§ **EXERCISE GOAL**
Copy out all of the data below exactly, so that no word differs from the original.

──────── INFORMATION ────────

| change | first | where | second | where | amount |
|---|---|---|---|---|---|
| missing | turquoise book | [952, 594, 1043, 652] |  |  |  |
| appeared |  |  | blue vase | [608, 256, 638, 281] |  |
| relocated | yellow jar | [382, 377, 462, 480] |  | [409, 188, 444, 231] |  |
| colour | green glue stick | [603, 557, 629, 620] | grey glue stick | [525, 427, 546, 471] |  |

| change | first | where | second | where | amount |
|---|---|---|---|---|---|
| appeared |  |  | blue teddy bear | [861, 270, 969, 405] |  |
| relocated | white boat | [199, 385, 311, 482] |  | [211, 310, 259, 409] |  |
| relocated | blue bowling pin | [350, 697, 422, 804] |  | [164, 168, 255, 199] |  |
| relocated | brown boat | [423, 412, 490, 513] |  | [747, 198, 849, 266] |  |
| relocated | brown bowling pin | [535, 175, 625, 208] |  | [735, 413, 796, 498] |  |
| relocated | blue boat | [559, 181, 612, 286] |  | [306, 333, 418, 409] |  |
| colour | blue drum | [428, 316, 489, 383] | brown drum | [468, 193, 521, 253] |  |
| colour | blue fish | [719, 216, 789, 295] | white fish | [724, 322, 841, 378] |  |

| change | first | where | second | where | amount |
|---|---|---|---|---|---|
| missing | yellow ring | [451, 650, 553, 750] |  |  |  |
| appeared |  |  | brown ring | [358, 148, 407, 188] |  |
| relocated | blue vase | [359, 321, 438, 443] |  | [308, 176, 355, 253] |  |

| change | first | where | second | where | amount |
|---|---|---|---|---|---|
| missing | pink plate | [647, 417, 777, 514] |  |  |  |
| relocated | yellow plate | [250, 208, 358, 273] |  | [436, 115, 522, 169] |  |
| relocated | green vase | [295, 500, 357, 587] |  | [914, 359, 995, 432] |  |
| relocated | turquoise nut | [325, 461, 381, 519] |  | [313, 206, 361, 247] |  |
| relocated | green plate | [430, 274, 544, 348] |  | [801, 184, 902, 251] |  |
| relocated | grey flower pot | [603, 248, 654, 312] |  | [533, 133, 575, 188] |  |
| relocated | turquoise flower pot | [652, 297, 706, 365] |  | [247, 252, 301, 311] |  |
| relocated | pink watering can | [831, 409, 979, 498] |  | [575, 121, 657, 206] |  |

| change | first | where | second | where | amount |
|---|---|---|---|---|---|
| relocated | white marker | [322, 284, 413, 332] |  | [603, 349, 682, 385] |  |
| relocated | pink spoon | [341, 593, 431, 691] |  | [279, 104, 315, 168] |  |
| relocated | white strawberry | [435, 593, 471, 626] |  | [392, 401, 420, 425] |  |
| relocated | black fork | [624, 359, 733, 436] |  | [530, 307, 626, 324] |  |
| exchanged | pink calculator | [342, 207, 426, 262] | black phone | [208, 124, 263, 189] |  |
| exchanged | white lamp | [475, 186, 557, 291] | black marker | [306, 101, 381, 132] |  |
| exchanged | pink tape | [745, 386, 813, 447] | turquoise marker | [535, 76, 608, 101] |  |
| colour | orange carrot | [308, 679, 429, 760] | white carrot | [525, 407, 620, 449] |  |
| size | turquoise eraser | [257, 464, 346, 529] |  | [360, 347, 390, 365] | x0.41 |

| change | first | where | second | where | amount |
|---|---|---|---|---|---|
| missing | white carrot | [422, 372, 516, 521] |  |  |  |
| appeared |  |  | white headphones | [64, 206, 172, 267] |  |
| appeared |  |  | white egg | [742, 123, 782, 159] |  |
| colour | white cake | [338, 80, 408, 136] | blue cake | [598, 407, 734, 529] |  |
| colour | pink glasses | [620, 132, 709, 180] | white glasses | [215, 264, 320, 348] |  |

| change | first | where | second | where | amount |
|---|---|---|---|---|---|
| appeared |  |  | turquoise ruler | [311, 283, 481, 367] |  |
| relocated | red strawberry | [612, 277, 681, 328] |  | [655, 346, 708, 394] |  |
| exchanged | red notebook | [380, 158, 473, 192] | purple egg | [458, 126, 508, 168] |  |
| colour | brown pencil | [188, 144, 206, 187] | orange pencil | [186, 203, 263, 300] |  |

────────

§ **EXPECTED ANSWER**
| change | first | where | second | where | amount |
|---|---|---|---|---|---|
| missing | turquoise book | [952, 594, 1043, 652] |  |  |  |
| appeared |  |  | blue vase | [608, 256, 638, 281] |  |
| relocated | yellow jar | [382, 377, 462, 480] |  | [409, 188, 444, 231] |  |
| colour | green glue stick | [603, 557, 629, 620] | grey glue stick | [525, 427, 546, 471] |  |

| change | first | where | second | where | amount |
|---|---|---|---|---|---|
| appeared |  |  | blue teddy bear | [861, 270, 969, 405] |  |
| relocated | white boat | [199, 385, 311, 482] |  | [211, 310, 259, 409] |  |
| relocated | blue bowling pin | [350, 697, 422, 804] |  | [164, 168, 255, 199] |  |
| relocated | brown boat | [423, 412, 490, 513] |  | [747, 198, 849, 266] |  |
| relocated | brown bowling pin | [535, 175, 625, 208] |  | [735, 413, 796, 498] |  |
| relocated | blue boat | [559, 181, 612, 286] |  | [306, 333, 418, 409] |  |
| colour | blue drum | [428, 316, 489, 383] | brown drum | [468, 193, 521, 253] |  |
| colour | blue fish | [719, 216, 789, 295] | white fish | [724, 322, 841, 378] |  |

| change | first | where | second | where | amount |
|---|---|---|---|---|---|
| missing | yellow ring | [451, 650, 553, 750] |  |  |  |
| appeared |  |  | brown ring | [358, 148, 407, 188] |  |
| relocated | blue vase | [359, 321, 438, 443] |  | [308, 176, 355, 253] |  |

| change | first | where | second | where | amount |
|---|---|---|---|---|---|
| missing | pink plate | [647, 417, 777, 514] |  |  |  |
| relocated | yellow plate | [250, 208, 358, 273] |  | [436, 115, 522, 169] |  |
| relocated | green vase | [295, 500, 357, 587] |  | [914, 359, 995, 432] |  |
| relocated | turquoise nut | [325, 461, 381, 519] |  | [313, 206, 361, 247] |  |
| relocated | green plate | [430, 274, 544, 348] |  | [801, 184, 902, 251] |  |
| relocated | grey flower pot | [603, 248, 654, 312] |  | [533, 133, 575, 188] |  |
| relocated | turquoise flower pot | [652, 297, 706, 365] |  | [247, 252, 301, 311] |  |
| relocated | pink watering can | [831, 409, 979, 498] |  | [575, 121, 657, 206] |  |

| change | first | where | second | where | amount |
|---|---|---|---|---|---|
| relocated | white marker | [322, 284, 413, 332] |  | [603, 349, 682, 385] |  |
| relocated | pink spoon | [341, 593, 431, 691] |  | [279, 104, 315, 168] |  |
| relocated | white strawberry | [435, 593, 471, 626] |  | [392, 401, 420, 425] |  |
| relocated | black fork | [624, 359, 733, 436] |  | [530, 307, 626, 324] |  |
| exchanged | pink calculator | [342, 207, 426, 262] | black phone | [208, 124, 263, 189] |  |
| exchanged | white lamp | [475, 186, 557, 291] | black marker | [306, 101, 381, 132] |  |
| exchanged | pink tape | [745, 386, 813, 447] | turquoise marker | [535, 76, 608, 101] |  |
| colour | orange carrot | [308, 679, 429, 760] | white carrot | [525, 407, 620, 449] |  |
| size | turquoise eraser | [257, 464, 346, 529] |  | [360, 347, 390, 365] | x0.41 |

| change | first | where | second | where | amount |
|---|---|---|---|---|---|
| missing | white carrot | [422, 372, 516, 521] |  |  |  |
| appeared |  |  | white headphones | [64, 206, 172, 267] |  |
| appeared |  |  | white egg | [742, 123, 782, 159] |  |
| colour | white cake | [338, 80, 408, 136] | blue cake | [598, 407, 734, 529] |  |
| colour | pink glasses | [620, 132, 709, 180] | white glasses | [215, 264, 320, 348] |  |

| change | first | where | second | where | amount |
|---|---|---|---|---|---|
| appeared |  |  | turquoise ruler | [311, 283, 481, 367] |  |
| relocated | red strawberry | [612, 277, 681, 328] |  | [655, 346, 708, 394] |  |
| exchanged | red notebook | [380, 158, 473, 192] | purple egg | [458, 126, 508, 168] |  |
| colour | brown pencil | [188, 144, 206, 187] | orange pencil | [186, 203, 263, 300] |  |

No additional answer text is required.